Records from a data source
====

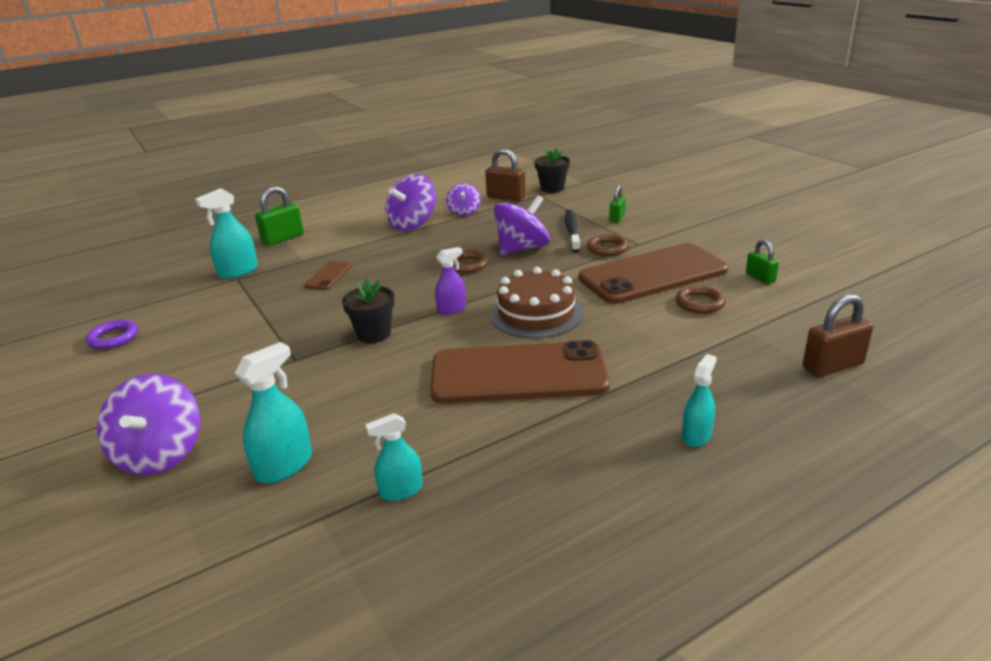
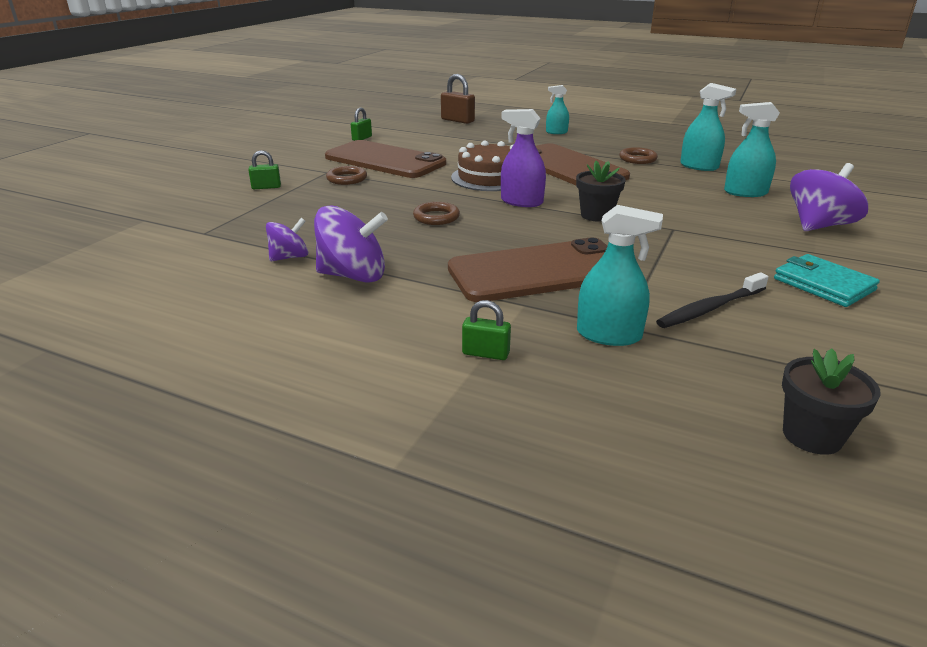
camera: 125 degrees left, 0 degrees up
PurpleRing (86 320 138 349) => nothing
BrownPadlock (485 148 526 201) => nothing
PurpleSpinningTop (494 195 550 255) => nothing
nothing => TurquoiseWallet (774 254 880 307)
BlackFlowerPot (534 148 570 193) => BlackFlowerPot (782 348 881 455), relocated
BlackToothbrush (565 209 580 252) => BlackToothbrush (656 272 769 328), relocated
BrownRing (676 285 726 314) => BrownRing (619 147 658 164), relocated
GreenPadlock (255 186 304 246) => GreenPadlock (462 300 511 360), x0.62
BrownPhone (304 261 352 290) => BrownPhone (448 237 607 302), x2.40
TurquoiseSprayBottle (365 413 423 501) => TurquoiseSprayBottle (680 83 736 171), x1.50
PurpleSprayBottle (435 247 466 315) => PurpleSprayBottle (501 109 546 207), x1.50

====

§ BRIEF
Say how many lines above contain the string "relocated". Answer with the number only.

§ WRITTEN ANSWER
3